------ WORKING DATA

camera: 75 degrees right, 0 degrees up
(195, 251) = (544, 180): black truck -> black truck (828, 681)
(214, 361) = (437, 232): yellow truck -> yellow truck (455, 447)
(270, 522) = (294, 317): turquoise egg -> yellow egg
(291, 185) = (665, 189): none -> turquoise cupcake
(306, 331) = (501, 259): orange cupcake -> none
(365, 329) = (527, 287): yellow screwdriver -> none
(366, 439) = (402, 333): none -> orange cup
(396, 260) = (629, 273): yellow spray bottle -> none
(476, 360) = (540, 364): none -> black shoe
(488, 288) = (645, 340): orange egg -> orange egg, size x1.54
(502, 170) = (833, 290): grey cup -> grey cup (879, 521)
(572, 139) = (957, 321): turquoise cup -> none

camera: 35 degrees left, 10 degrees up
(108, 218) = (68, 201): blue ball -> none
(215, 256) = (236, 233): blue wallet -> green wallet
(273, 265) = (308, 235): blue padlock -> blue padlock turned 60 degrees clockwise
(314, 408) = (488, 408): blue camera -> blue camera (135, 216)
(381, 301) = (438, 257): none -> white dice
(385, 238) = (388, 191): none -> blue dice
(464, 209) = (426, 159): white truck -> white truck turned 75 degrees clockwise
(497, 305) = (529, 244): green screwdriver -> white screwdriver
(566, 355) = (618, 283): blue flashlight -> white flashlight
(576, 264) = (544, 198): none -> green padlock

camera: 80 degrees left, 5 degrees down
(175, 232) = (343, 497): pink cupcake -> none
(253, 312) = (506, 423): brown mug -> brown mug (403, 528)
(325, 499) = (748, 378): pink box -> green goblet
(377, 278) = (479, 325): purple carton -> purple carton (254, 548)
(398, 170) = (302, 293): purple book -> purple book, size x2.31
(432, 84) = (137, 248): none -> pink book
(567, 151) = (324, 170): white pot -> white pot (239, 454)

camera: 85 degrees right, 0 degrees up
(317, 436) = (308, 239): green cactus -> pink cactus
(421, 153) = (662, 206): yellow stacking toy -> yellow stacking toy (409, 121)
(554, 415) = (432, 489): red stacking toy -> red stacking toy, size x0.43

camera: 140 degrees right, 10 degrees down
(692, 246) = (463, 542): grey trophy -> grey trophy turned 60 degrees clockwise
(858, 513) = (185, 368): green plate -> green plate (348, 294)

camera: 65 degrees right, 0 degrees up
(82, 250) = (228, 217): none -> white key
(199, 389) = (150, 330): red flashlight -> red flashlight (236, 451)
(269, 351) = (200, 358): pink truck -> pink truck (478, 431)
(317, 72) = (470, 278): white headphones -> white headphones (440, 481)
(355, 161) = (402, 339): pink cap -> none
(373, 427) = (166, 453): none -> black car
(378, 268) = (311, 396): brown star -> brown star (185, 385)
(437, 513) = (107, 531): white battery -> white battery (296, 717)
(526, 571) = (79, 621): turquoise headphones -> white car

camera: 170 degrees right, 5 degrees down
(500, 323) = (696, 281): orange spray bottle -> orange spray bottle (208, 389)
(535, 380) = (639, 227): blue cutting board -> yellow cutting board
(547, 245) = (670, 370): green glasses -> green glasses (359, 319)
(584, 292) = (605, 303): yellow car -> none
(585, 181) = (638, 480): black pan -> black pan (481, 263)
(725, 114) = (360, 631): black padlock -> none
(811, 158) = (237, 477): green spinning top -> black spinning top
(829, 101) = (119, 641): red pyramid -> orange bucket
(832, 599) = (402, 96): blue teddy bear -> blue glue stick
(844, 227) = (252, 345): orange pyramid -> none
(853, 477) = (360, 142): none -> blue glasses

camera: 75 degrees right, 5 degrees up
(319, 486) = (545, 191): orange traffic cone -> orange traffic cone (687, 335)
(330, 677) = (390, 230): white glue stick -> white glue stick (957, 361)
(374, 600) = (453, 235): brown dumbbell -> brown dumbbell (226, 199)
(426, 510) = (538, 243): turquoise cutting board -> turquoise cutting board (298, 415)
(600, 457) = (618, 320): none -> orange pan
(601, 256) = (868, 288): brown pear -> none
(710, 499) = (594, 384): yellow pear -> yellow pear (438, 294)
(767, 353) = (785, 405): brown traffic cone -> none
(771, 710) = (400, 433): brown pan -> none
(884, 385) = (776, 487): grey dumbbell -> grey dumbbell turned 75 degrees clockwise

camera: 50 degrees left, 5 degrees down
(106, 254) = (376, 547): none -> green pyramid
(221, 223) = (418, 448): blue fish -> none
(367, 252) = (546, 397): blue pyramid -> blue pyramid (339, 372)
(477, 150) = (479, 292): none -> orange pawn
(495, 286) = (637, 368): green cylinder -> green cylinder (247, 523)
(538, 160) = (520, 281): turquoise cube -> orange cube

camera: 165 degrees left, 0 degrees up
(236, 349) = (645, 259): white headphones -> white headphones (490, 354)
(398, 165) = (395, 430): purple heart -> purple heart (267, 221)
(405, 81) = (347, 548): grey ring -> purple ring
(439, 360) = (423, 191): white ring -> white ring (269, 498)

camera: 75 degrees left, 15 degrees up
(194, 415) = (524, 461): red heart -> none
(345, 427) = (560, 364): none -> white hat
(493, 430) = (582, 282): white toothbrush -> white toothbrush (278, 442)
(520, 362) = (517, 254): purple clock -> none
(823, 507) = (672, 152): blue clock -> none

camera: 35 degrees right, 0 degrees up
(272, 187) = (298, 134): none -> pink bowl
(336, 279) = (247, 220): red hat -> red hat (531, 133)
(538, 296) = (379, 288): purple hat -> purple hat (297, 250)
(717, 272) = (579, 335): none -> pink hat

------------

_EXERCISE INSTRUCTIONS:_
Would you restate every record word for word?

_RESULT BELOW:_
camera: 75 degrees right, 0 degrees up
(195, 251) = (544, 180): black truck -> black truck (828, 681)
(214, 361) = (437, 232): yellow truck -> yellow truck (455, 447)
(270, 522) = (294, 317): turquoise egg -> yellow egg
(291, 185) = (665, 189): none -> turquoise cupcake
(306, 331) = (501, 259): orange cupcake -> none
(365, 329) = (527, 287): yellow screwdriver -> none
(366, 439) = (402, 333): none -> orange cup
(396, 260) = (629, 273): yellow spray bottle -> none
(476, 360) = (540, 364): none -> black shoe
(488, 288) = (645, 340): orange egg -> orange egg, size x1.54
(502, 170) = (833, 290): grey cup -> grey cup (879, 521)
(572, 139) = (957, 321): turquoise cup -> none

camera: 35 degrees left, 10 degrees up
(108, 218) = (68, 201): blue ball -> none
(215, 256) = (236, 233): blue wallet -> green wallet
(273, 265) = (308, 235): blue padlock -> blue padlock turned 60 degrees clockwise
(314, 408) = (488, 408): blue camera -> blue camera (135, 216)
(381, 301) = (438, 257): none -> white dice
(385, 238) = (388, 191): none -> blue dice
(464, 209) = (426, 159): white truck -> white truck turned 75 degrees clockwise
(497, 305) = (529, 244): green screwdriver -> white screwdriver
(566, 355) = (618, 283): blue flashlight -> white flashlight
(576, 264) = (544, 198): none -> green padlock

camera: 80 degrees left, 5 degrees down
(175, 232) = (343, 497): pink cupcake -> none
(253, 312) = (506, 423): brown mug -> brown mug (403, 528)
(325, 499) = (748, 378): pink box -> green goblet
(377, 278) = (479, 325): purple carton -> purple carton (254, 548)
(398, 170) = (302, 293): purple book -> purple book, size x2.31
(432, 84) = (137, 248): none -> pink book
(567, 151) = (324, 170): white pot -> white pot (239, 454)

camera: 85 degrees right, 0 degrees up
(317, 436) = (308, 239): green cactus -> pink cactus
(421, 153) = (662, 206): yellow stacking toy -> yellow stacking toy (409, 121)
(554, 415) = (432, 489): red stacking toy -> red stacking toy, size x0.43

camera: 140 degrees right, 10 degrees down
(692, 246) = (463, 542): grey trophy -> grey trophy turned 60 degrees clockwise
(858, 513) = (185, 368): green plate -> green plate (348, 294)

camera: 65 degrees right, 0 degrees up
(82, 250) = (228, 217): none -> white key
(199, 389) = (150, 330): red flashlight -> red flashlight (236, 451)
(269, 351) = (200, 358): pink truck -> pink truck (478, 431)
(317, 72) = (470, 278): white headphones -> white headphones (440, 481)
(355, 161) = (402, 339): pink cap -> none
(373, 427) = (166, 453): none -> black car
(378, 268) = (311, 396): brown star -> brown star (185, 385)
(437, 513) = (107, 531): white battery -> white battery (296, 717)
(526, 571) = (79, 621): turquoise headphones -> white car

camera: 170 degrees right, 5 degrees down
(500, 323) = (696, 281): orange spray bottle -> orange spray bottle (208, 389)
(535, 380) = (639, 227): blue cutting board -> yellow cutting board
(547, 245) = (670, 370): green glasses -> green glasses (359, 319)
(584, 292) = (605, 303): yellow car -> none
(585, 181) = (638, 480): black pan -> black pan (481, 263)
(725, 114) = (360, 631): black padlock -> none
(811, 158) = (237, 477): green spinning top -> black spinning top
(829, 101) = (119, 641): red pyramid -> orange bucket
(832, 599) = (402, 96): blue teddy bear -> blue glue stick
(844, 227) = (252, 345): orange pyramid -> none
(853, 477) = (360, 142): none -> blue glasses

camera: 75 degrees right, 5 degrees up
(319, 486) = (545, 191): orange traffic cone -> orange traffic cone (687, 335)
(330, 677) = (390, 230): white glue stick -> white glue stick (957, 361)
(374, 600) = (453, 235): brown dumbbell -> brown dumbbell (226, 199)
(426, 510) = (538, 243): turquoise cutting board -> turquoise cutting board (298, 415)
(600, 457) = (618, 320): none -> orange pan
(601, 256) = (868, 288): brown pear -> none
(710, 499) = (594, 384): yellow pear -> yellow pear (438, 294)
(767, 353) = (785, 405): brown traffic cone -> none
(771, 710) = (400, 433): brown pan -> none
(884, 385) = (776, 487): grey dumbbell -> grey dumbbell turned 75 degrees clockwise

camera: 50 degrees left, 5 degrees down
(106, 254) = (376, 547): none -> green pyramid
(221, 223) = (418, 448): blue fish -> none
(367, 252) = (546, 397): blue pyramid -> blue pyramid (339, 372)
(477, 150) = (479, 292): none -> orange pawn
(495, 286) = (637, 368): green cylinder -> green cylinder (247, 523)
(538, 160) = (520, 281): turquoise cube -> orange cube

camera: 165 degrees left, 0 degrees up
(236, 349) = (645, 259): white headphones -> white headphones (490, 354)
(398, 165) = (395, 430): purple heart -> purple heart (267, 221)
(405, 81) = (347, 548): grey ring -> purple ring
(439, 360) = (423, 191): white ring -> white ring (269, 498)

camera: 75 degrees left, 15 degrees up
(194, 415) = (524, 461): red heart -> none
(345, 427) = (560, 364): none -> white hat
(493, 430) = (582, 282): white toothbrush -> white toothbrush (278, 442)
(520, 362) = (517, 254): purple clock -> none
(823, 507) = (672, 152): blue clock -> none

camera: 35 degrees right, 0 degrees up
(272, 187) = (298, 134): none -> pink bowl
(336, 279) = (247, 220): red hat -> red hat (531, 133)
(538, 296) = (379, 288): purple hat -> purple hat (297, 250)
(717, 272) = (579, 335): none -> pink hat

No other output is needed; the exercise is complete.